SET EXERCISE:
Copy the rows from the line containing "soaked (515, 360)" through the line containing "ranger [726, 335]", changing "roundhouse" to "farmhouse" and leaving everything else unchanged. Give only those lines.

* START ENTRIES *

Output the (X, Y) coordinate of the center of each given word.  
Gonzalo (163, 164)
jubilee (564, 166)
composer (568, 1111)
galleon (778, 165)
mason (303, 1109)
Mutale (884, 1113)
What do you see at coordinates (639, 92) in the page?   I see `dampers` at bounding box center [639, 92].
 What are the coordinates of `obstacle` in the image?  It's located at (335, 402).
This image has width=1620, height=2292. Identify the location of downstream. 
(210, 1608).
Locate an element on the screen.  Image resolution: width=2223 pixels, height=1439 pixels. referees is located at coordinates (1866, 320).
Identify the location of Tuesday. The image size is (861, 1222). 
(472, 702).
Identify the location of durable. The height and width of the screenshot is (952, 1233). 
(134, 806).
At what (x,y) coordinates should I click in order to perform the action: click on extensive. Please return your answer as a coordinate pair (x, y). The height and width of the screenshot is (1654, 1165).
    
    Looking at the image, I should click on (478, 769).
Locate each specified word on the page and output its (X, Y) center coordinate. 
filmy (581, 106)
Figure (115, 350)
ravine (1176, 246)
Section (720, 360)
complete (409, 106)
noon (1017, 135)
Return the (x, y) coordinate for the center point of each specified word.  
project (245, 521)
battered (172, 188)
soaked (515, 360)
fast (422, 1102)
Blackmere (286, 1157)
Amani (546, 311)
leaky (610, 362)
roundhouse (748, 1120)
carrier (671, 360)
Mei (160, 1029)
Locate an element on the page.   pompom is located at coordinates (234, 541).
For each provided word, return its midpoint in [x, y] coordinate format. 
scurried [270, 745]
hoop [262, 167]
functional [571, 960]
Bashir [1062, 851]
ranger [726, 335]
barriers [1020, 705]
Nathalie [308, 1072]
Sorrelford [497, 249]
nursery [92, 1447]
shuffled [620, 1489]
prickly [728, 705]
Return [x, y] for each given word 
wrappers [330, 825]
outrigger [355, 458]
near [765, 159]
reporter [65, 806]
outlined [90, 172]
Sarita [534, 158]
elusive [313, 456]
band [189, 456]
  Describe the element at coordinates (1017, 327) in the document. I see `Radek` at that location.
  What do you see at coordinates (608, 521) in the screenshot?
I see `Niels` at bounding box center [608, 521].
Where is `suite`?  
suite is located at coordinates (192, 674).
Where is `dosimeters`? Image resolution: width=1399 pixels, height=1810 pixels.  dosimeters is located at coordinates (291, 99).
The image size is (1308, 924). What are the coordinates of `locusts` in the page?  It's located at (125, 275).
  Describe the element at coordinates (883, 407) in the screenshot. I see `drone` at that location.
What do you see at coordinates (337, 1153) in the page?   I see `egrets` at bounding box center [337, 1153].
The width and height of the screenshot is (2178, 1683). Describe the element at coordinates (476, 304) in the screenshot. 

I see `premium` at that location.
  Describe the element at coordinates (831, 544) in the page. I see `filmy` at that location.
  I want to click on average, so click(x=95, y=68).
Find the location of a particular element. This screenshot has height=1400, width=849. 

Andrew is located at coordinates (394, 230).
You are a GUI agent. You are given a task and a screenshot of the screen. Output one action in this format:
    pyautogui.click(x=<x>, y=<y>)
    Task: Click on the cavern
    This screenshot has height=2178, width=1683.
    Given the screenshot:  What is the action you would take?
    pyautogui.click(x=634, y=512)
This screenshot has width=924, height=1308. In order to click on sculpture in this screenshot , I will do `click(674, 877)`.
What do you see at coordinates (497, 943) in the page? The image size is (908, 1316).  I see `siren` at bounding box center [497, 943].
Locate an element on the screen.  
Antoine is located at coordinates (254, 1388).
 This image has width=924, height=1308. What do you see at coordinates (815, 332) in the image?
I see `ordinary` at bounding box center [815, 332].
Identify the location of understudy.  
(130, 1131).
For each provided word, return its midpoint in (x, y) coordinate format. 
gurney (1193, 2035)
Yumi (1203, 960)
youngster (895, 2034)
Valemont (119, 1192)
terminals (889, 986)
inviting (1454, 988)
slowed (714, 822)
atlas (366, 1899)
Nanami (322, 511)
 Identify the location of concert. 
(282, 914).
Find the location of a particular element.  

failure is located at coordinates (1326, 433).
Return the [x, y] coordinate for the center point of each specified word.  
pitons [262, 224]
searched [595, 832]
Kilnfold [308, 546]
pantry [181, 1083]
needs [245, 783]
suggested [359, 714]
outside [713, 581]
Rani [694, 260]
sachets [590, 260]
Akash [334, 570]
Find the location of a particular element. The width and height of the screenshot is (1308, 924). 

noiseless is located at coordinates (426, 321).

* END ENTRIES *

RESULT OF THE EXERCISE:
soaked (515, 360)
fast (422, 1102)
Blackmere (286, 1157)
Amani (546, 311)
leaky (610, 362)
farmhouse (748, 1120)
carrier (671, 360)
Mei (160, 1029)
Locate an element on the page.   pompom is located at coordinates (234, 541).
For each provided word, return its midpoint in [x, y] coordinate format. 
scurried [270, 745]
hoop [262, 167]
functional [571, 960]
Bashir [1062, 851]
ranger [726, 335]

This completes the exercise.